Work item: Every entry is to be printed again precisely as given.

[Records excerpted from a collection]
************

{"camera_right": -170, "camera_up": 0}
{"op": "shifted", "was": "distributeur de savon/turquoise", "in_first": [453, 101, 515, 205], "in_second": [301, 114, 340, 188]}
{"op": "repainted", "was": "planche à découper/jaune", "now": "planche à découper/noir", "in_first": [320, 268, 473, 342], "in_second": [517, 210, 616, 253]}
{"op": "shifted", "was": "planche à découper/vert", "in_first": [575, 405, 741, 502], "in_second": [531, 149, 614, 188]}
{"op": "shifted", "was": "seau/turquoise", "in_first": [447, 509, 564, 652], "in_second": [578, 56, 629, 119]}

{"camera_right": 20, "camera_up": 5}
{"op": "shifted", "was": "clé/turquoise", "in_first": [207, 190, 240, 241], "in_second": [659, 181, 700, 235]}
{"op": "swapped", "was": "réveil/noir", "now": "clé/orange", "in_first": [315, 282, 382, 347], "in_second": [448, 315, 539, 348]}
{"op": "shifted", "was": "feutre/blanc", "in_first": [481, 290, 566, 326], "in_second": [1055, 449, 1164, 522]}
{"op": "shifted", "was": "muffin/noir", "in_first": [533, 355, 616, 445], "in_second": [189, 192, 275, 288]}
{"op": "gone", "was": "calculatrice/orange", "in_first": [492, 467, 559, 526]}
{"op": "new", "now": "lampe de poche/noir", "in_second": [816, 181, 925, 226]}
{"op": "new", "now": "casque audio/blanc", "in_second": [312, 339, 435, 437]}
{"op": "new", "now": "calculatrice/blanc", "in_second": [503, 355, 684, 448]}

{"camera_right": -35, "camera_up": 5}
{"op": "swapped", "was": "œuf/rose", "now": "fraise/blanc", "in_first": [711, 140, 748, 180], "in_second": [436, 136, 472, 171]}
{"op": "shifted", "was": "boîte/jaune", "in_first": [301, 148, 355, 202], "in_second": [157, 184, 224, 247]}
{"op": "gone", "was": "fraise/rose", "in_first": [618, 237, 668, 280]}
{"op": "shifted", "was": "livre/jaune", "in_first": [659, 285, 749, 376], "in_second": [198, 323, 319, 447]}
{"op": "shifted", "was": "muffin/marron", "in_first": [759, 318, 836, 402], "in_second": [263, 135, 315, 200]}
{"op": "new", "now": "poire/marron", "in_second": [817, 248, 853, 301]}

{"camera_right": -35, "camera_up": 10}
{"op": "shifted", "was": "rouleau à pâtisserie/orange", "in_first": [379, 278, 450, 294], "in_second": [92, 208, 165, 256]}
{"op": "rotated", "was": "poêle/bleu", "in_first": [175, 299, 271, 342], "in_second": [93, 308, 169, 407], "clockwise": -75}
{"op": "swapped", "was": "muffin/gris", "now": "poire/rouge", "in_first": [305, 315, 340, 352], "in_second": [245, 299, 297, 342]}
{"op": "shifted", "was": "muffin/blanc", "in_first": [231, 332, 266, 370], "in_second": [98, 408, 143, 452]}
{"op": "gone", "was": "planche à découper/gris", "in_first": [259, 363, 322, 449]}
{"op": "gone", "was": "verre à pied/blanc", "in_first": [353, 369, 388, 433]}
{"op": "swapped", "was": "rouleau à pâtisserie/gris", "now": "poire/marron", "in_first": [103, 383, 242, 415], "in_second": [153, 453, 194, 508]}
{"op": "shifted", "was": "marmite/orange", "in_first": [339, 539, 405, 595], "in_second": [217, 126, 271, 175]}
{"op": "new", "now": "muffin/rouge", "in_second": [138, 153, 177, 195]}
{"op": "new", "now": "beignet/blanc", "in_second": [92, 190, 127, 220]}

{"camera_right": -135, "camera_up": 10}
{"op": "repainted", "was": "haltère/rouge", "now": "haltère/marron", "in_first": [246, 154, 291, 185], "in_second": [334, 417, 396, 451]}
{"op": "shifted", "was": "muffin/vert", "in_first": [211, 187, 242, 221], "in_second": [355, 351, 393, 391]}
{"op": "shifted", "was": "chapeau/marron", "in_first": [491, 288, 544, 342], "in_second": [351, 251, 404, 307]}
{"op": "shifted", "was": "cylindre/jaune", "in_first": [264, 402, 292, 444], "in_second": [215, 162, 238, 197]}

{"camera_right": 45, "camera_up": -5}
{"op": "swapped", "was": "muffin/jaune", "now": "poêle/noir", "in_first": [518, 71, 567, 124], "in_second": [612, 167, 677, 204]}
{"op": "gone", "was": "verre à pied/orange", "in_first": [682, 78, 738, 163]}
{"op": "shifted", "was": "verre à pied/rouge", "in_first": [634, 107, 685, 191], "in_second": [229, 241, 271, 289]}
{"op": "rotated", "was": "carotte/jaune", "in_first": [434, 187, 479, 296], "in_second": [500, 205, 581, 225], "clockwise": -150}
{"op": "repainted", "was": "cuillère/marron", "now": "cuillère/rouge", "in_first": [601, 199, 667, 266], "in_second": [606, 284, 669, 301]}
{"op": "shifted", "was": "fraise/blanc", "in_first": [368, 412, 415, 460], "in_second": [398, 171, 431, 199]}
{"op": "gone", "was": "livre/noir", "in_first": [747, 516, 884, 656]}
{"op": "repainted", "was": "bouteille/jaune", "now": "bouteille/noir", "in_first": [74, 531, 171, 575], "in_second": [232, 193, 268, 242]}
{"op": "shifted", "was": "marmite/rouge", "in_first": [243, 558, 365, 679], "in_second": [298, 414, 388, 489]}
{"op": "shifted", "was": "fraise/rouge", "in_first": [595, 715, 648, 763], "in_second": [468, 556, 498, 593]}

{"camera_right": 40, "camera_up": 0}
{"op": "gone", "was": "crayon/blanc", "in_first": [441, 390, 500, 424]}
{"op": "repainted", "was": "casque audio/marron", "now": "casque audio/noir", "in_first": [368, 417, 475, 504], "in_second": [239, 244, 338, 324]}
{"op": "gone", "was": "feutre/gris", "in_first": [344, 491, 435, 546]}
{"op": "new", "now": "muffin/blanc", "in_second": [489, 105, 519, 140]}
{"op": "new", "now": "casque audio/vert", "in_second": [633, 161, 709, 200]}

************

Written response:
{"camera_right": -170, "camera_up": 0}
{"op": "shifted", "was": "distributeur de savon/turquoise", "in_first": [453, 101, 515, 205], "in_second": [301, 114, 340, 188]}
{"op": "repainted", "was": "planche à découper/jaune", "now": "planche à découper/noir", "in_first": [320, 268, 473, 342], "in_second": [517, 210, 616, 253]}
{"op": "shifted", "was": "planche à découper/vert", "in_first": [575, 405, 741, 502], "in_second": [531, 149, 614, 188]}
{"op": "shifted", "was": "seau/turquoise", "in_first": [447, 509, 564, 652], "in_second": [578, 56, 629, 119]}

{"camera_right": 20, "camera_up": 5}
{"op": "shifted", "was": "clé/turquoise", "in_first": [207, 190, 240, 241], "in_second": [659, 181, 700, 235]}
{"op": "swapped", "was": "réveil/noir", "now": "clé/orange", "in_first": [315, 282, 382, 347], "in_second": [448, 315, 539, 348]}
{"op": "shifted", "was": "feutre/blanc", "in_first": [481, 290, 566, 326], "in_second": [1055, 449, 1164, 522]}
{"op": "shifted", "was": "muffin/noir", "in_first": [533, 355, 616, 445], "in_second": [189, 192, 275, 288]}
{"op": "gone", "was": "calculatrice/orange", "in_first": [492, 467, 559, 526]}
{"op": "new", "now": "lampe de poche/noir", "in_second": [816, 181, 925, 226]}
{"op": "new", "now": "casque audio/blanc", "in_second": [312, 339, 435, 437]}
{"op": "new", "now": "calculatrice/blanc", "in_second": [503, 355, 684, 448]}

{"camera_right": -35, "camera_up": 5}
{"op": "swapped", "was": "œuf/rose", "now": "fraise/blanc", "in_first": [711, 140, 748, 180], "in_second": [436, 136, 472, 171]}
{"op": "shifted", "was": "boîte/jaune", "in_first": [301, 148, 355, 202], "in_second": [157, 184, 224, 247]}
{"op": "gone", "was": "fraise/rose", "in_first": [618, 237, 668, 280]}
{"op": "shifted", "was": "livre/jaune", "in_first": [659, 285, 749, 376], "in_second": [198, 323, 319, 447]}
{"op": "shifted", "was": "muffin/marron", "in_first": [759, 318, 836, 402], "in_second": [263, 135, 315, 200]}
{"op": "new", "now": "poire/marron", "in_second": [817, 248, 853, 301]}

{"camera_right": -35, "camera_up": 10}
{"op": "shifted", "was": "rouleau à pâtisserie/orange", "in_first": [379, 278, 450, 294], "in_second": [92, 208, 165, 256]}
{"op": "rotated", "was": "poêle/bleu", "in_first": [175, 299, 271, 342], "in_second": [93, 308, 169, 407], "clockwise": -75}
{"op": "swapped", "was": "muffin/gris", "now": "poire/rouge", "in_first": [305, 315, 340, 352], "in_second": [245, 299, 297, 342]}
{"op": "shifted", "was": "muffin/blanc", "in_first": [231, 332, 266, 370], "in_second": [98, 408, 143, 452]}
{"op": "gone", "was": "planche à découper/gris", "in_first": [259, 363, 322, 449]}
{"op": "gone", "was": "verre à pied/blanc", "in_first": [353, 369, 388, 433]}
{"op": "swapped", "was": "rouleau à pâtisserie/gris", "now": "poire/marron", "in_first": [103, 383, 242, 415], "in_second": [153, 453, 194, 508]}
{"op": "shifted", "was": "marmite/orange", "in_first": [339, 539, 405, 595], "in_second": [217, 126, 271, 175]}
{"op": "new", "now": "muffin/rouge", "in_second": [138, 153, 177, 195]}
{"op": "new", "now": "beignet/blanc", "in_second": [92, 190, 127, 220]}

{"camera_right": -135, "camera_up": 10}
{"op": "repainted", "was": "haltère/rouge", "now": "haltère/marron", "in_first": [246, 154, 291, 185], "in_second": [334, 417, 396, 451]}
{"op": "shifted", "was": "muffin/vert", "in_first": [211, 187, 242, 221], "in_second": [355, 351, 393, 391]}
{"op": "shifted", "was": "chapeau/marron", "in_first": [491, 288, 544, 342], "in_second": [351, 251, 404, 307]}
{"op": "shifted", "was": "cylindre/jaune", "in_first": [264, 402, 292, 444], "in_second": [215, 162, 238, 197]}

{"camera_right": 45, "camera_up": -5}
{"op": "swapped", "was": "muffin/jaune", "now": "poêle/noir", "in_first": [518, 71, 567, 124], "in_second": [612, 167, 677, 204]}
{"op": "gone", "was": "verre à pied/orange", "in_first": [682, 78, 738, 163]}
{"op": "shifted", "was": "verre à pied/rouge", "in_first": [634, 107, 685, 191], "in_second": [229, 241, 271, 289]}
{"op": "rotated", "was": "carotte/jaune", "in_first": [434, 187, 479, 296], "in_second": [500, 205, 581, 225], "clockwise": -150}
{"op": "repainted", "was": "cuillère/marron", "now": "cuillère/rouge", "in_first": [601, 199, 667, 266], "in_second": [606, 284, 669, 301]}
{"op": "shifted", "was": "fraise/blanc", "in_first": [368, 412, 415, 460], "in_second": [398, 171, 431, 199]}
{"op": "gone", "was": "livre/noir", "in_first": [747, 516, 884, 656]}
{"op": "repainted", "was": "bouteille/jaune", "now": "bouteille/noir", "in_first": [74, 531, 171, 575], "in_second": [232, 193, 268, 242]}
{"op": "shifted", "was": "marmite/rouge", "in_first": [243, 558, 365, 679], "in_second": [298, 414, 388, 489]}
{"op": "shifted", "was": "fraise/rouge", "in_first": [595, 715, 648, 763], "in_second": [468, 556, 498, 593]}

{"camera_right": 40, "camera_up": 0}
{"op": "gone", "was": "crayon/blanc", "in_first": [441, 390, 500, 424]}
{"op": "repainted", "was": "casque audio/marron", "now": "casque audio/noir", "in_first": [368, 417, 475, 504], "in_second": [239, 244, 338, 324]}
{"op": "gone", "was": "feutre/gris", "in_first": [344, 491, 435, 546]}
{"op": "new", "now": "muffin/blanc", "in_second": [489, 105, 519, 140]}
{"op": "new", "now": "casque audio/vert", "in_second": [633, 161, 709, 200]}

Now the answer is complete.